# WHAT IS BEING ASKED
Below are entries; copy exactly the lines from the one with "OLED1: SH1106 -> SSD1306" through the one with "TOF: VL53L1X -> VL6180X", both included, and leave out the rest.

# Items from a dataset
-------------------------

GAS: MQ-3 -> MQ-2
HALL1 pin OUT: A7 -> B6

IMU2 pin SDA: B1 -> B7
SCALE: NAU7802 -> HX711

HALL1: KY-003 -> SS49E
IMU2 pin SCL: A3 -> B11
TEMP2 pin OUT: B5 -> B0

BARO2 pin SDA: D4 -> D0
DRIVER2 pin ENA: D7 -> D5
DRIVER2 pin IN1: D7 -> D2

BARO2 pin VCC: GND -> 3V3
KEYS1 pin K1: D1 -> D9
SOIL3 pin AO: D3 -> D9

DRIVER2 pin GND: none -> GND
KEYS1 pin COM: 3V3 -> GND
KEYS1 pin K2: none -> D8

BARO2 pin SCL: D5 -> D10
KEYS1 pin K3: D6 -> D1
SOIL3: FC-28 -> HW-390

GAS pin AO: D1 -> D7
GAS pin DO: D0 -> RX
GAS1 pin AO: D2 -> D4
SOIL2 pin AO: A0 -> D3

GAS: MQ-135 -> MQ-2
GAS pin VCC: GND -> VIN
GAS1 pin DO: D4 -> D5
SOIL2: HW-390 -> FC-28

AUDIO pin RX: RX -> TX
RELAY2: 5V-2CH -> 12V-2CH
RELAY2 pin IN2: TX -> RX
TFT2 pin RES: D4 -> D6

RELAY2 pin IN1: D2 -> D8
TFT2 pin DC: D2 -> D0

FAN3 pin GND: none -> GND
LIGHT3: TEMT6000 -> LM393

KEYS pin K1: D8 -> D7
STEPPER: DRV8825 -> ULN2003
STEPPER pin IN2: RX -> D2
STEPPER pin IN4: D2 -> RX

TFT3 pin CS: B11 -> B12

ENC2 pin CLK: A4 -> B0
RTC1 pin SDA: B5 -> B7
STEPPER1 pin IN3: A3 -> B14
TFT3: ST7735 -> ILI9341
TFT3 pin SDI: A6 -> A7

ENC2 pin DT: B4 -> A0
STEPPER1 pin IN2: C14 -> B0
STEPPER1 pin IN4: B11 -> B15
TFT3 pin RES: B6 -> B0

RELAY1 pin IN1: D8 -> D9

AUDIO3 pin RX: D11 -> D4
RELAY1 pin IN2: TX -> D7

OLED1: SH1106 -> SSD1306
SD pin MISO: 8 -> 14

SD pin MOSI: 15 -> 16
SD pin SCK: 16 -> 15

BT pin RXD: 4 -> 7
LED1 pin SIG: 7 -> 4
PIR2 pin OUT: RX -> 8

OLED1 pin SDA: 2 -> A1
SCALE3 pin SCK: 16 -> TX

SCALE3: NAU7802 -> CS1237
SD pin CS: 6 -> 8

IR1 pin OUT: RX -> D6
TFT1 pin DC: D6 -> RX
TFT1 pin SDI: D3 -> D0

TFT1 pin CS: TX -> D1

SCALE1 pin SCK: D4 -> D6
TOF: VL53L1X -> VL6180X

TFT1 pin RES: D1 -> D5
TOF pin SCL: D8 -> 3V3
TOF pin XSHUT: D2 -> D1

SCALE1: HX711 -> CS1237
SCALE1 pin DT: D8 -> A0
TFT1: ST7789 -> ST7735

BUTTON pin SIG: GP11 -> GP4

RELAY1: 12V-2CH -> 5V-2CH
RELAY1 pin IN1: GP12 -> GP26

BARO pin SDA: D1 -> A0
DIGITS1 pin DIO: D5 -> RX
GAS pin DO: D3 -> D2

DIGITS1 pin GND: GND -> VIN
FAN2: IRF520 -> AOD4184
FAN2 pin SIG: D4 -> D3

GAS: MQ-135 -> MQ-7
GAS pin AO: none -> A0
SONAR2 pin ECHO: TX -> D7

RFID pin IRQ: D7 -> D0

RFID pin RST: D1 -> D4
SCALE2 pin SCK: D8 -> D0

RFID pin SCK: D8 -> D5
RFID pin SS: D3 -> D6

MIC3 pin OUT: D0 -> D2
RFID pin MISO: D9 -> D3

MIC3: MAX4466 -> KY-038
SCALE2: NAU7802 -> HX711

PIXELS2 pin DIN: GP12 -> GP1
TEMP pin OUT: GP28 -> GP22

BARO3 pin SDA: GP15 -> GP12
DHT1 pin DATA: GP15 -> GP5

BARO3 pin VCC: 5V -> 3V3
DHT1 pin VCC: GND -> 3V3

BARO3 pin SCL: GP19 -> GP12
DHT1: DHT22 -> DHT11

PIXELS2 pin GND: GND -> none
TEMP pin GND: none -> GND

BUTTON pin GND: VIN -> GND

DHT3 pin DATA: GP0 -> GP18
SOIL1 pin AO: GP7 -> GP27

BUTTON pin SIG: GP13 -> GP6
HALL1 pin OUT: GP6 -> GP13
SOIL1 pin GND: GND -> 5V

-------------------------

# RESPONSE TO THIS TASK
OLED1: SH1106 -> SSD1306
SD pin MISO: 8 -> 14

SD pin MOSI: 15 -> 16
SD pin SCK: 16 -> 15

BT pin RXD: 4 -> 7
LED1 pin SIG: 7 -> 4
PIR2 pin OUT: RX -> 8

OLED1 pin SDA: 2 -> A1
SCALE3 pin SCK: 16 -> TX

SCALE3: NAU7802 -> CS1237
SD pin CS: 6 -> 8

IR1 pin OUT: RX -> D6
TFT1 pin DC: D6 -> RX
TFT1 pin SDI: D3 -> D0

TFT1 pin CS: TX -> D1

SCALE1 pin SCK: D4 -> D6
TOF: VL53L1X -> VL6180X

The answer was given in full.